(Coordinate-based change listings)
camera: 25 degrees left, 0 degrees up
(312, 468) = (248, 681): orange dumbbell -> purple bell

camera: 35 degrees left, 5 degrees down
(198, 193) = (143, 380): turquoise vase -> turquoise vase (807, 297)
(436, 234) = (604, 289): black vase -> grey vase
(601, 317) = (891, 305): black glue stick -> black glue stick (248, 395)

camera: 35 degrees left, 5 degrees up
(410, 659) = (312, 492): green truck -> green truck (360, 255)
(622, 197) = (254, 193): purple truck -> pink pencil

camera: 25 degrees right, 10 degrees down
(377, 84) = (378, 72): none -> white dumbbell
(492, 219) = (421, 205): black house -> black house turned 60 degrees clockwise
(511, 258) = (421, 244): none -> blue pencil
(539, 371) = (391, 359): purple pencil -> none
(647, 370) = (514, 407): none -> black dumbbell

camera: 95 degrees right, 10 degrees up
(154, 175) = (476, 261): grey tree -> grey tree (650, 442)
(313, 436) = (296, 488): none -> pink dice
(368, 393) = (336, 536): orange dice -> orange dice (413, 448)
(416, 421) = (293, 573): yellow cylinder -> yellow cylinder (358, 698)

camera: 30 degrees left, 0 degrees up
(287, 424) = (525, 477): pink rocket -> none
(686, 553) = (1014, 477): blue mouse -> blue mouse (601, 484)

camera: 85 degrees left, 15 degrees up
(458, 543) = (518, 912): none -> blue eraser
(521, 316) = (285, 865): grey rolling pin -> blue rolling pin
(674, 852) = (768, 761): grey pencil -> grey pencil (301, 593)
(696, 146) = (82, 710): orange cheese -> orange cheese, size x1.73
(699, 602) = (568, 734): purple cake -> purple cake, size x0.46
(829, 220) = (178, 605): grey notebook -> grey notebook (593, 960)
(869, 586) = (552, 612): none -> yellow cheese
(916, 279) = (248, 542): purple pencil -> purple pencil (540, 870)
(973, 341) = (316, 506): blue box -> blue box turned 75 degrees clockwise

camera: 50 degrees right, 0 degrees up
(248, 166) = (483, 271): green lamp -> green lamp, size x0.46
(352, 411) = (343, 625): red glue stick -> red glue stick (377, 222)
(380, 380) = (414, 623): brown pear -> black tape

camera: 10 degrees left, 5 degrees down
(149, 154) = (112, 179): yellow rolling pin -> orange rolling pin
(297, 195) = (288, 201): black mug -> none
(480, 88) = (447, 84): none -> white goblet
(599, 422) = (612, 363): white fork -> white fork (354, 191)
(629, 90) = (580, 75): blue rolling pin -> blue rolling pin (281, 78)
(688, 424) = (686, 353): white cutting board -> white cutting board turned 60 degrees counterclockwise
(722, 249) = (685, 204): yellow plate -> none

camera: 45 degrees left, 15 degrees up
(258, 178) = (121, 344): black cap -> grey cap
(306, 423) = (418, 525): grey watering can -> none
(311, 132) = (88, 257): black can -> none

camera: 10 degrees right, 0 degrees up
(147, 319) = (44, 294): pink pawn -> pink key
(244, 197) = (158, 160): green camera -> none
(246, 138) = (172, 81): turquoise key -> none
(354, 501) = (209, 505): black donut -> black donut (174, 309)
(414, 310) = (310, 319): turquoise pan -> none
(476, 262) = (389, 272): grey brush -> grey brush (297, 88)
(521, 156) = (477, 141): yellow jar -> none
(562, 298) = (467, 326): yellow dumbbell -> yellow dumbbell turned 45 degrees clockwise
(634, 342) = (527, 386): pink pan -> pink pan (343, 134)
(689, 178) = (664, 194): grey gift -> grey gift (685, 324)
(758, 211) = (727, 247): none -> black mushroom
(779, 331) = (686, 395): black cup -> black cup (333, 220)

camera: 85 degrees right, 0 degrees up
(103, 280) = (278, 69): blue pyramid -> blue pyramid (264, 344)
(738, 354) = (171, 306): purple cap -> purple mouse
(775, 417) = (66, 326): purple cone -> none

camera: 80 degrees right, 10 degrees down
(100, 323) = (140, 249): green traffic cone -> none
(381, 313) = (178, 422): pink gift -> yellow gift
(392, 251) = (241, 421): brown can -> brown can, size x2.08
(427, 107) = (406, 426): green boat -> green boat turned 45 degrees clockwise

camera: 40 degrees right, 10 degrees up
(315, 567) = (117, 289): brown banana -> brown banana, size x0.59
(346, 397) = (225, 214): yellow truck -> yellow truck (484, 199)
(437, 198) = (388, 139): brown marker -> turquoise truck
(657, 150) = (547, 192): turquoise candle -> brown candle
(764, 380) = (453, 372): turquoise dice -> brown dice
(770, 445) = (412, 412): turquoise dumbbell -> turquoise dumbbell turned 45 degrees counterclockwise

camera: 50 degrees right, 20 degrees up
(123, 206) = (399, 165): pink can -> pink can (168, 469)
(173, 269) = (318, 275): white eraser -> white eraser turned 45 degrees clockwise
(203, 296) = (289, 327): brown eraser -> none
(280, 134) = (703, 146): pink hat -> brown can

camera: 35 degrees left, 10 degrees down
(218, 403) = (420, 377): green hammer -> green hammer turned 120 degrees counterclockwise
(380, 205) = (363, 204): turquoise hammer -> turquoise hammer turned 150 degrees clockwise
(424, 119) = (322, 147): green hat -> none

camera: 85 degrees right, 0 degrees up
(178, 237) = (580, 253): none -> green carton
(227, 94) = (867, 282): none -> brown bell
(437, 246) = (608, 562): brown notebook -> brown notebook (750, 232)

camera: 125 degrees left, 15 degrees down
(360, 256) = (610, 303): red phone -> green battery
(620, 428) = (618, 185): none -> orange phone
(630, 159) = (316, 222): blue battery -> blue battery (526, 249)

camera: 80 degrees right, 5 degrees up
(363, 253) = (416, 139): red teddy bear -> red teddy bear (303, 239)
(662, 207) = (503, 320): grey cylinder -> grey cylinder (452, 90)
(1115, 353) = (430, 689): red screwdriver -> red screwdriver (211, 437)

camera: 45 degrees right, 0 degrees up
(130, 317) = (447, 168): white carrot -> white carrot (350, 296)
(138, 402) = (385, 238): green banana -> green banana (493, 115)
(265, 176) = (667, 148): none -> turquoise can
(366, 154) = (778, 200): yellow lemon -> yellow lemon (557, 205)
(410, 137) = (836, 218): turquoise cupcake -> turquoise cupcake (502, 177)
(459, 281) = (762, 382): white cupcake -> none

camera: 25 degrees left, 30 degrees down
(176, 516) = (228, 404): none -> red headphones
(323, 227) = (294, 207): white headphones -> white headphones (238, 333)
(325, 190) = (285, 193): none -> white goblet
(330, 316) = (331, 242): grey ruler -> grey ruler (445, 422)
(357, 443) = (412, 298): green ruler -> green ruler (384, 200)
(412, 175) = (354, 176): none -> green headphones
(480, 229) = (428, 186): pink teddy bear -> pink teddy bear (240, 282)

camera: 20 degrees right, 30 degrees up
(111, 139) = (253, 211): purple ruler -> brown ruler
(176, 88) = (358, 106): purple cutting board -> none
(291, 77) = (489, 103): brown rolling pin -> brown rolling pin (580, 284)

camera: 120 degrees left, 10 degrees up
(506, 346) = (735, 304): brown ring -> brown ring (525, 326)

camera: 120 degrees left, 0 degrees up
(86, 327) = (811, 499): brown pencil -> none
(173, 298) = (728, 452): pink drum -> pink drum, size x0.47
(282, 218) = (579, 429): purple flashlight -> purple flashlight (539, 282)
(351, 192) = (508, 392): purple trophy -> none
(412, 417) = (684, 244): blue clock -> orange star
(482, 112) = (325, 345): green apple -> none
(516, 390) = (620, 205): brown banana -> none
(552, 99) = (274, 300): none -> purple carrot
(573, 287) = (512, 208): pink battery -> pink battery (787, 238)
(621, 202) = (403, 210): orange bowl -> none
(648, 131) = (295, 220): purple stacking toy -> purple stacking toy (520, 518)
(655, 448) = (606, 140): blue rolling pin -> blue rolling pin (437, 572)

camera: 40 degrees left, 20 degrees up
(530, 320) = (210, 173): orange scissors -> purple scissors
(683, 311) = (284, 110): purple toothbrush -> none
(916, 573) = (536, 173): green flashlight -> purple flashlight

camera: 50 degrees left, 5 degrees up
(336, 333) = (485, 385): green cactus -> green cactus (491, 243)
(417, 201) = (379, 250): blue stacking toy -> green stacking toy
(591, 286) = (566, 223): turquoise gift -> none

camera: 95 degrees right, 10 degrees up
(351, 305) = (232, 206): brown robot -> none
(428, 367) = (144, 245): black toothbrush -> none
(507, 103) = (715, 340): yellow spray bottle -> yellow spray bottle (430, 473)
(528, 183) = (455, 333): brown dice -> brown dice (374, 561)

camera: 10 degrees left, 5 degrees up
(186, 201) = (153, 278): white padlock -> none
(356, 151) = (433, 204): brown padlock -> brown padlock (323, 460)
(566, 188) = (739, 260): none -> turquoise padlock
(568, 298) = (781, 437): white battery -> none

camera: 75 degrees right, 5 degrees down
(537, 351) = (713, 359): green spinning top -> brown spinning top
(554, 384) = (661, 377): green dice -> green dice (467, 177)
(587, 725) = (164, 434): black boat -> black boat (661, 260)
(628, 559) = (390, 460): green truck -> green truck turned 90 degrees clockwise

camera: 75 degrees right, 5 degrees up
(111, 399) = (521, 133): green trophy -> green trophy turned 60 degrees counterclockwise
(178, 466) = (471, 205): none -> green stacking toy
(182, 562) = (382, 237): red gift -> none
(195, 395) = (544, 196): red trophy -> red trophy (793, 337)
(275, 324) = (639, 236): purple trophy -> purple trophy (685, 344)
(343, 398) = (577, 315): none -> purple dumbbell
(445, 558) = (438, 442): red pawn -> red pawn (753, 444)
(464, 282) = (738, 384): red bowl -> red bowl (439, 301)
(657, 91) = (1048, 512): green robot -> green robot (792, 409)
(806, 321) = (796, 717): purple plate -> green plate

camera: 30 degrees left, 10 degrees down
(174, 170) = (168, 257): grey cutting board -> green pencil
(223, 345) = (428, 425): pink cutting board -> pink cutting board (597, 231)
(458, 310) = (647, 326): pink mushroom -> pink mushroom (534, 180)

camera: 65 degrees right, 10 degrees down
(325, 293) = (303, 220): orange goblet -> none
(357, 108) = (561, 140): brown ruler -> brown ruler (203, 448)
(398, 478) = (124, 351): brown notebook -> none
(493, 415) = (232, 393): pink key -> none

**EXERCISE REQUIREMENTS**
Beginning at the line above that contains "camera: 25 degrees left, 30 degrees down", return each line exactly through the line that contains "(573, 287) = (512, 208): pink", and no others.

**RESPONSE BELOW**
camera: 25 degrees left, 30 degrees down
(176, 516) = (228, 404): none -> red headphones
(323, 227) = (294, 207): white headphones -> white headphones (238, 333)
(325, 190) = (285, 193): none -> white goblet
(330, 316) = (331, 242): grey ruler -> grey ruler (445, 422)
(357, 443) = (412, 298): green ruler -> green ruler (384, 200)
(412, 175) = (354, 176): none -> green headphones
(480, 229) = (428, 186): pink teddy bear -> pink teddy bear (240, 282)

camera: 20 degrees right, 30 degrees up
(111, 139) = (253, 211): purple ruler -> brown ruler
(176, 88) = (358, 106): purple cutting board -> none
(291, 77) = (489, 103): brown rolling pin -> brown rolling pin (580, 284)

camera: 120 degrees left, 10 degrees up
(506, 346) = (735, 304): brown ring -> brown ring (525, 326)

camera: 120 degrees left, 0 degrees up
(86, 327) = (811, 499): brown pencil -> none
(173, 298) = (728, 452): pink drum -> pink drum, size x0.47
(282, 218) = (579, 429): purple flashlight -> purple flashlight (539, 282)
(351, 192) = (508, 392): purple trophy -> none
(412, 417) = (684, 244): blue clock -> orange star
(482, 112) = (325, 345): green apple -> none
(516, 390) = (620, 205): brown banana -> none
(552, 99) = (274, 300): none -> purple carrot
(573, 287) = (512, 208): pink battery -> pink battery (787, 238)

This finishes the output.